+++ Data records +++
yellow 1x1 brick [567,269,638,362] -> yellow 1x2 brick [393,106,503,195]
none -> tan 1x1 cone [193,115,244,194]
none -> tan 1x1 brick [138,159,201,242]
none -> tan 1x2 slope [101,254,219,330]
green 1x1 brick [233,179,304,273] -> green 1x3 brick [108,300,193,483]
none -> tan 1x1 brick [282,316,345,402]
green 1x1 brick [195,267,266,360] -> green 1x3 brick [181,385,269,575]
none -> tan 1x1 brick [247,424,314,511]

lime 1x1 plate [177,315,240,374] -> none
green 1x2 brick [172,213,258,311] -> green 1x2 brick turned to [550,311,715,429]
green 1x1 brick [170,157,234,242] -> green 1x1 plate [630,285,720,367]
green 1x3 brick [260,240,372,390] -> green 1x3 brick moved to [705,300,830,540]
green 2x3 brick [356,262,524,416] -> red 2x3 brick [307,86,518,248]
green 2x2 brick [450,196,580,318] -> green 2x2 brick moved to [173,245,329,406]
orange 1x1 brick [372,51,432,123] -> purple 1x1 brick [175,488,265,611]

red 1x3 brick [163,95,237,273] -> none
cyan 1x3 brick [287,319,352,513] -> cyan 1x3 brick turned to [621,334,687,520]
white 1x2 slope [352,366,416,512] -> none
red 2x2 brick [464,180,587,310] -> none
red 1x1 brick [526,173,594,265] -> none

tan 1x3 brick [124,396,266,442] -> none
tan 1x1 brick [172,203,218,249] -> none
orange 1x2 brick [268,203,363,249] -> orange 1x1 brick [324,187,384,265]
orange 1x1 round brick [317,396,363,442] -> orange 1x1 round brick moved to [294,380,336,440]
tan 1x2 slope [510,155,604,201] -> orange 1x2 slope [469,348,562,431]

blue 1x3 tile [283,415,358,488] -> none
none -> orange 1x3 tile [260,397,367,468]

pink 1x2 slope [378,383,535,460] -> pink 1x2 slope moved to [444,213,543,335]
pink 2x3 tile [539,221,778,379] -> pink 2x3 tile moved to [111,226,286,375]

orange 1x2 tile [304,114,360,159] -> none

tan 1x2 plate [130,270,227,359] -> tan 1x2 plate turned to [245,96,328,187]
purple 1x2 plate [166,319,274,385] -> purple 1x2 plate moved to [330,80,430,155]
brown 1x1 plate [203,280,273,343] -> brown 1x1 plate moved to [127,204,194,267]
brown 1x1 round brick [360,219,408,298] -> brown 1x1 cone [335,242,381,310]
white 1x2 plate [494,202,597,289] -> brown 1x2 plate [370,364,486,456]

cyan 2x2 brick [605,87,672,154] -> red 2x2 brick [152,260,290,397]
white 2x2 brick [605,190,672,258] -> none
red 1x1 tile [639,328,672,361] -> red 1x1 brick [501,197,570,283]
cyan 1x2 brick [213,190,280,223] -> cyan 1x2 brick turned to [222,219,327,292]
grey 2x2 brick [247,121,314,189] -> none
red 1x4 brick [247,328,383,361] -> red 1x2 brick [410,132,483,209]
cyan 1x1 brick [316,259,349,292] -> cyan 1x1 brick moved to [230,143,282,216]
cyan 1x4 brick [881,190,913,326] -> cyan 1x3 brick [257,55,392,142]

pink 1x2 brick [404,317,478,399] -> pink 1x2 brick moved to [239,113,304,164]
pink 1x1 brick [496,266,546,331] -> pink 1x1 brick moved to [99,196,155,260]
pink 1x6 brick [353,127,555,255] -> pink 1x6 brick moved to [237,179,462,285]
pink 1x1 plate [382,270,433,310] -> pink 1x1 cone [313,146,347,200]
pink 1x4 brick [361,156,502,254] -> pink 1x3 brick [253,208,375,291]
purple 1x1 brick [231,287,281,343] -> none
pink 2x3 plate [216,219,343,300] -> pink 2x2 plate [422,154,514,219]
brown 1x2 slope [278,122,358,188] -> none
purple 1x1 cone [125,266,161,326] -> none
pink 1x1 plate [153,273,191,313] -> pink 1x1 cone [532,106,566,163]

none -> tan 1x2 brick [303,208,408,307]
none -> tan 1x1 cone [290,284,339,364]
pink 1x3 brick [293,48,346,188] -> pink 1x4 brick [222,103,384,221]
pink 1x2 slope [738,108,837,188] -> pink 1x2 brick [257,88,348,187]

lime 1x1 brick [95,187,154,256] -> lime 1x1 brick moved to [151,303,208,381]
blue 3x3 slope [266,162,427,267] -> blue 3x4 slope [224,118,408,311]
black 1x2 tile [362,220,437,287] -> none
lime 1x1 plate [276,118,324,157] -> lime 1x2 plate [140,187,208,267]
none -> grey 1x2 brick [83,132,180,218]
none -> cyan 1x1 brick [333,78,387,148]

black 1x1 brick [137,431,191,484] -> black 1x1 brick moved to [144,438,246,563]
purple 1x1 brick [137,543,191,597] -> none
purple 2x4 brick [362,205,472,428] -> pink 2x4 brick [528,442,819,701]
+++
Work order: Exactly as written above, reproduce all of the entries.

Response:
yellow 1x1 brick [567,269,638,362] -> yellow 1x2 brick [393,106,503,195]
none -> tan 1x1 cone [193,115,244,194]
none -> tan 1x1 brick [138,159,201,242]
none -> tan 1x2 slope [101,254,219,330]
green 1x1 brick [233,179,304,273] -> green 1x3 brick [108,300,193,483]
none -> tan 1x1 brick [282,316,345,402]
green 1x1 brick [195,267,266,360] -> green 1x3 brick [181,385,269,575]
none -> tan 1x1 brick [247,424,314,511]

lime 1x1 plate [177,315,240,374] -> none
green 1x2 brick [172,213,258,311] -> green 1x2 brick turned to [550,311,715,429]
green 1x1 brick [170,157,234,242] -> green 1x1 plate [630,285,720,367]
green 1x3 brick [260,240,372,390] -> green 1x3 brick moved to [705,300,830,540]
green 2x3 brick [356,262,524,416] -> red 2x3 brick [307,86,518,248]
green 2x2 brick [450,196,580,318] -> green 2x2 brick moved to [173,245,329,406]
orange 1x1 brick [372,51,432,123] -> purple 1x1 brick [175,488,265,611]

red 1x3 brick [163,95,237,273] -> none
cyan 1x3 brick [287,319,352,513] -> cyan 1x3 brick turned to [621,334,687,520]
white 1x2 slope [352,366,416,512] -> none
red 2x2 brick [464,180,587,310] -> none
red 1x1 brick [526,173,594,265] -> none

tan 1x3 brick [124,396,266,442] -> none
tan 1x1 brick [172,203,218,249] -> none
orange 1x2 brick [268,203,363,249] -> orange 1x1 brick [324,187,384,265]
orange 1x1 round brick [317,396,363,442] -> orange 1x1 round brick moved to [294,380,336,440]
tan 1x2 slope [510,155,604,201] -> orange 1x2 slope [469,348,562,431]

blue 1x3 tile [283,415,358,488] -> none
none -> orange 1x3 tile [260,397,367,468]

pink 1x2 slope [378,383,535,460] -> pink 1x2 slope moved to [444,213,543,335]
pink 2x3 tile [539,221,778,379] -> pink 2x3 tile moved to [111,226,286,375]

orange 1x2 tile [304,114,360,159] -> none

tan 1x2 plate [130,270,227,359] -> tan 1x2 plate turned to [245,96,328,187]
purple 1x2 plate [166,319,274,385] -> purple 1x2 plate moved to [330,80,430,155]
brown 1x1 plate [203,280,273,343] -> brown 1x1 plate moved to [127,204,194,267]
brown 1x1 round brick [360,219,408,298] -> brown 1x1 cone [335,242,381,310]
white 1x2 plate [494,202,597,289] -> brown 1x2 plate [370,364,486,456]

cyan 2x2 brick [605,87,672,154] -> red 2x2 brick [152,260,290,397]
white 2x2 brick [605,190,672,258] -> none
red 1x1 tile [639,328,672,361] -> red 1x1 brick [501,197,570,283]
cyan 1x2 brick [213,190,280,223] -> cyan 1x2 brick turned to [222,219,327,292]
grey 2x2 brick [247,121,314,189] -> none
red 1x4 brick [247,328,383,361] -> red 1x2 brick [410,132,483,209]
cyan 1x1 brick [316,259,349,292] -> cyan 1x1 brick moved to [230,143,282,216]
cyan 1x4 brick [881,190,913,326] -> cyan 1x3 brick [257,55,392,142]

pink 1x2 brick [404,317,478,399] -> pink 1x2 brick moved to [239,113,304,164]
pink 1x1 brick [496,266,546,331] -> pink 1x1 brick moved to [99,196,155,260]
pink 1x6 brick [353,127,555,255] -> pink 1x6 brick moved to [237,179,462,285]
pink 1x1 plate [382,270,433,310] -> pink 1x1 cone [313,146,347,200]
pink 1x4 brick [361,156,502,254] -> pink 1x3 brick [253,208,375,291]
purple 1x1 brick [231,287,281,343] -> none
pink 2x3 plate [216,219,343,300] -> pink 2x2 plate [422,154,514,219]
brown 1x2 slope [278,122,358,188] -> none
purple 1x1 cone [125,266,161,326] -> none
pink 1x1 plate [153,273,191,313] -> pink 1x1 cone [532,106,566,163]

none -> tan 1x2 brick [303,208,408,307]
none -> tan 1x1 cone [290,284,339,364]
pink 1x3 brick [293,48,346,188] -> pink 1x4 brick [222,103,384,221]
pink 1x2 slope [738,108,837,188] -> pink 1x2 brick [257,88,348,187]

lime 1x1 brick [95,187,154,256] -> lime 1x1 brick moved to [151,303,208,381]
blue 3x3 slope [266,162,427,267] -> blue 3x4 slope [224,118,408,311]
black 1x2 tile [362,220,437,287] -> none
lime 1x1 plate [276,118,324,157] -> lime 1x2 plate [140,187,208,267]
none -> grey 1x2 brick [83,132,180,218]
none -> cyan 1x1 brick [333,78,387,148]

black 1x1 brick [137,431,191,484] -> black 1x1 brick moved to [144,438,246,563]
purple 1x1 brick [137,543,191,597] -> none
purple 2x4 brick [362,205,472,428] -> pink 2x4 brick [528,442,819,701]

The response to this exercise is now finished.